#### DATASET EXCERPTS

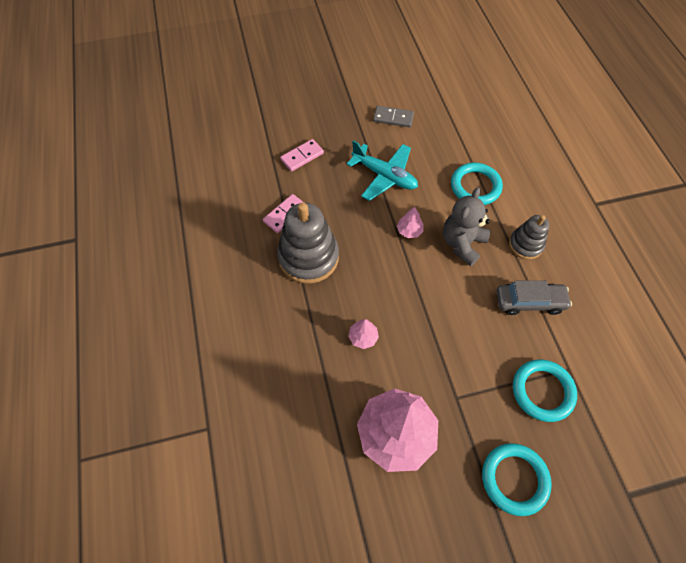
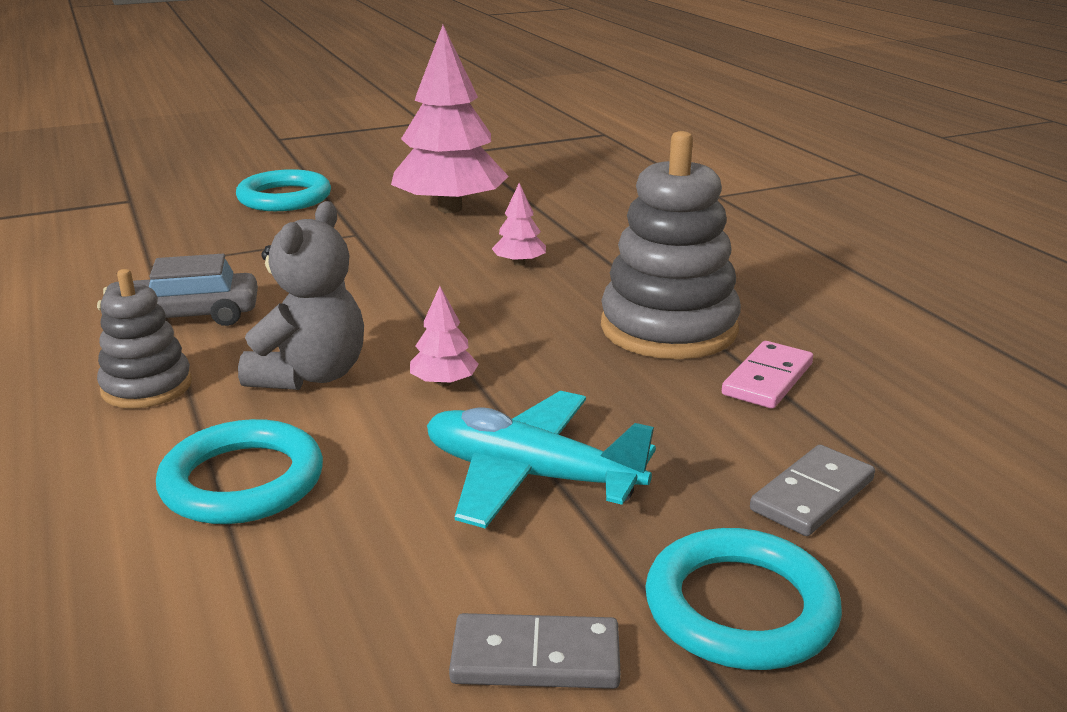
camera: 170 degrees right, 35 degrees down
(302, 156) = (812, 495): pink domino -> grey domino
(542, 391) = (210, 246): turquoise ring -> turquoise ring (740, 608)

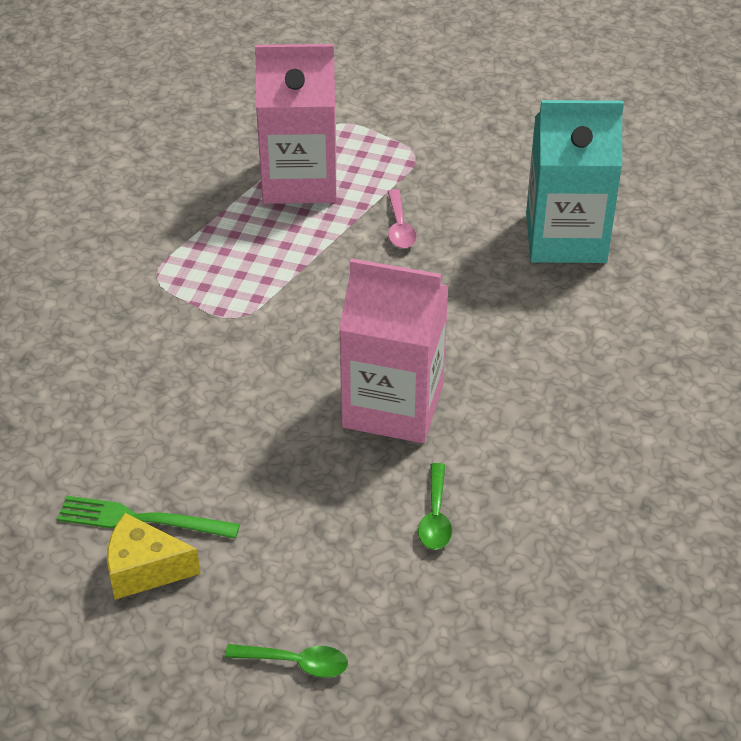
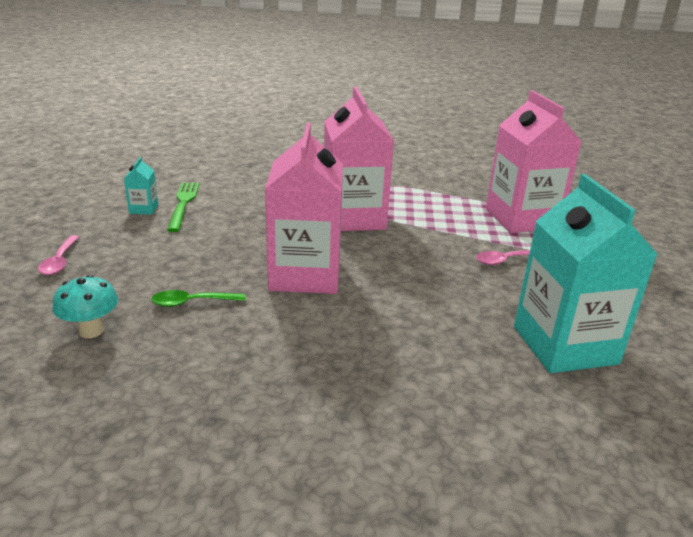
camera: 75 degrees right, 15 degrees down
(144, 570) = (144, 209): yellow cheese -> turquoise carton
(250, 334) = (353, 218): none -> pink carton
(296, 663) = (59, 261): green spoon -> pink spoon
(480, 612) = (91, 331): none -> turquoise mushroom

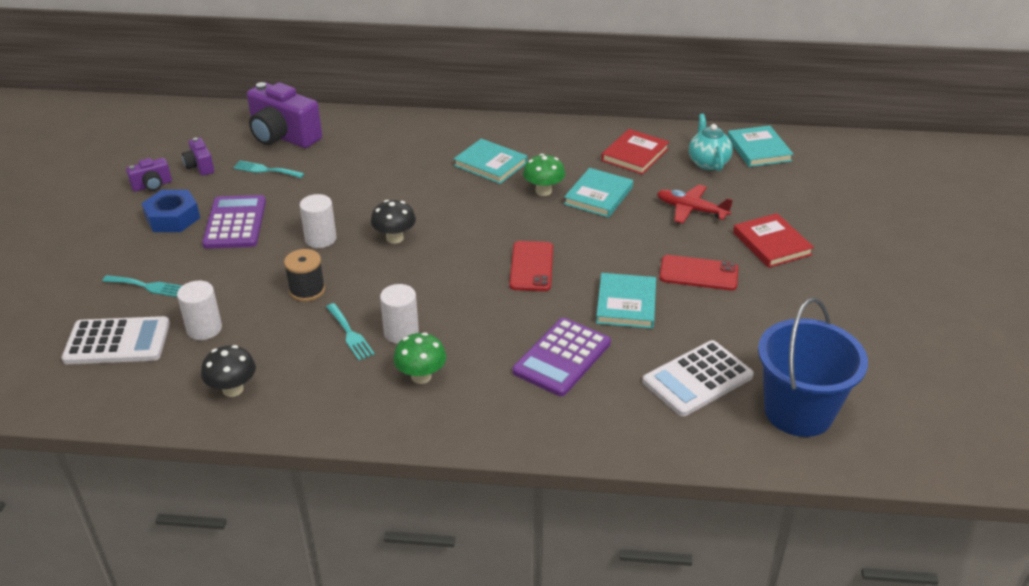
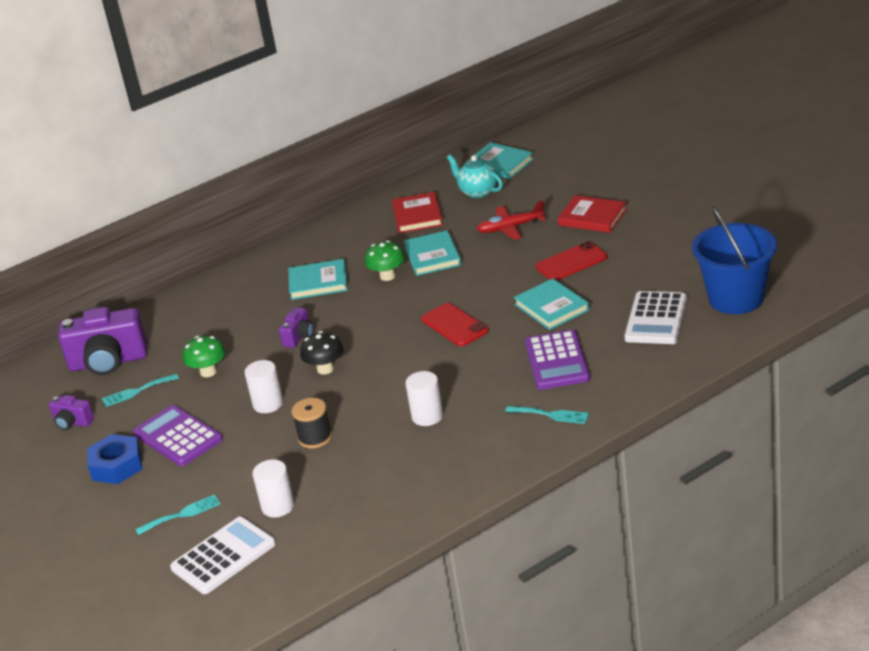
camera: 35 degrees left, 5 degrees down
(152, 185) = (54, 459): purple camera -> purple camera (299, 337)
(233, 389) = (364, 520): black mushroom -> none
(350, 334) = (392, 440): turquoise fork -> turquoise fork (551, 415)
(421, 376) = (482, 429): green mushroom -> green mushroom (208, 372)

#### WORK TO COMPLETE
Scan the lines above for the word "carton" and copy every one where it occurs.

#### FINISHED TASK
(144, 570) = (144, 209): yellow cheese -> turquoise carton
(250, 334) = (353, 218): none -> pink carton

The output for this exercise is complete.